#### [EXERCISE OBJECTIVE]
Copy out exactly the line that contains "(602, 315) = (293, 296): brown" and all lines following it to the end of the data.

+===+

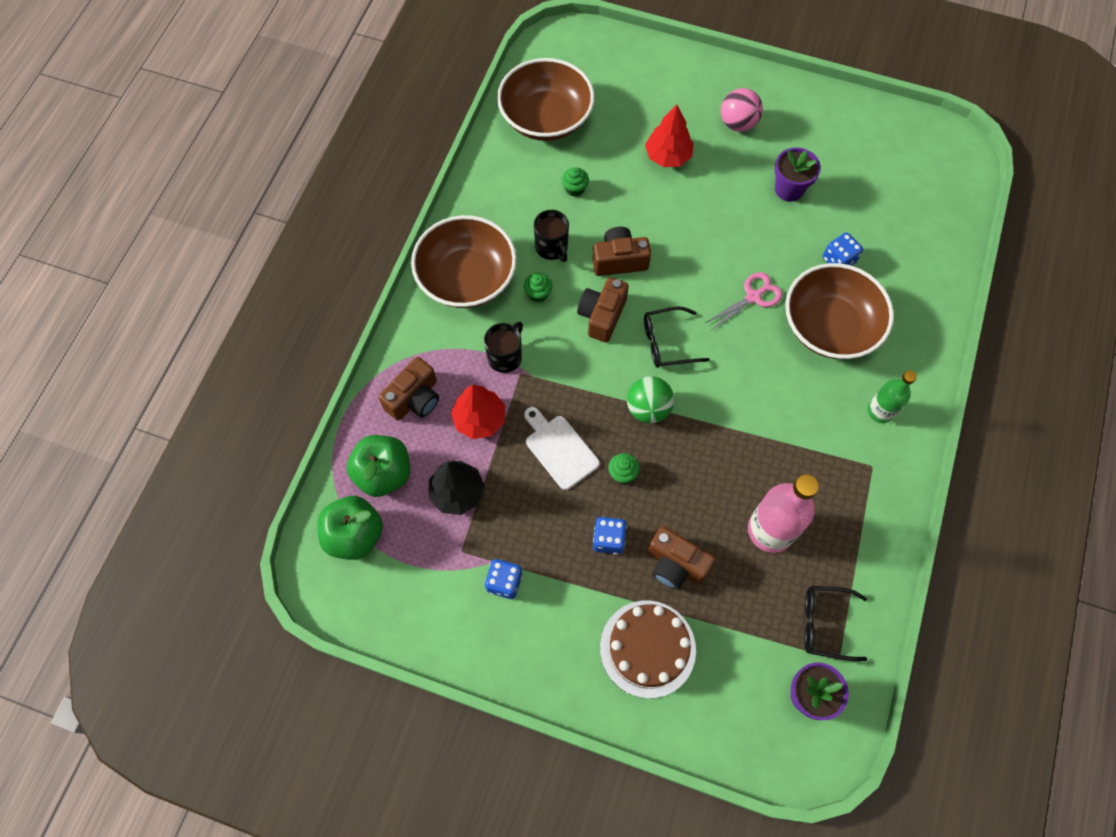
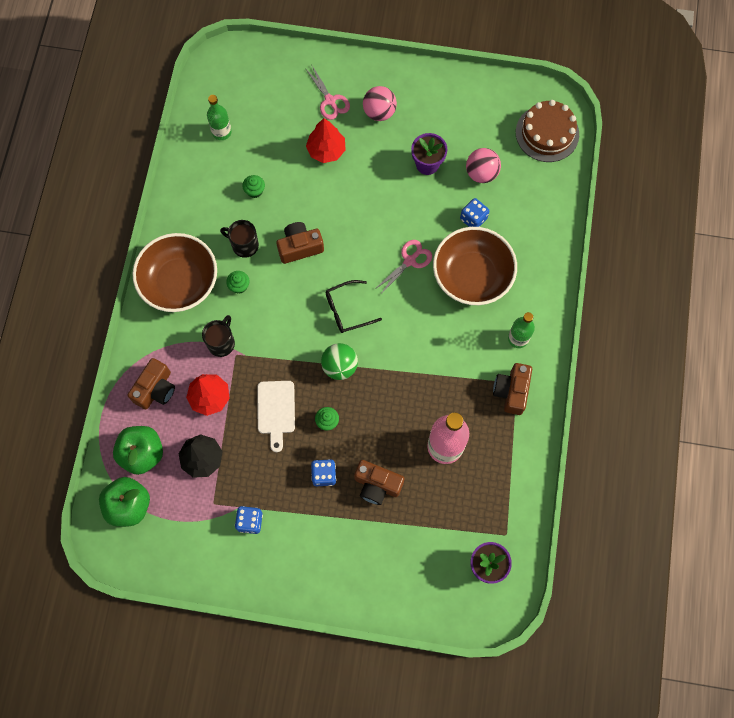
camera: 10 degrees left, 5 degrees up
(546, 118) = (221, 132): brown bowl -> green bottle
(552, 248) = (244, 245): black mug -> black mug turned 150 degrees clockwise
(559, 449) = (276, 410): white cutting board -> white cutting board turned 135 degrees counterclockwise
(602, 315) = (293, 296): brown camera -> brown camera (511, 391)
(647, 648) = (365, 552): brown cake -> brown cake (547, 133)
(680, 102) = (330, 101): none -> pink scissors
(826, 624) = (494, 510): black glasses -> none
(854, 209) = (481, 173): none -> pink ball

+===+

#### [RESULT OF THE TASK]
(602, 315) = (293, 296): brown camera -> brown camera (511, 391)
(647, 648) = (365, 552): brown cake -> brown cake (547, 133)
(680, 102) = (330, 101): none -> pink scissors
(826, 624) = (494, 510): black glasses -> none
(854, 209) = (481, 173): none -> pink ball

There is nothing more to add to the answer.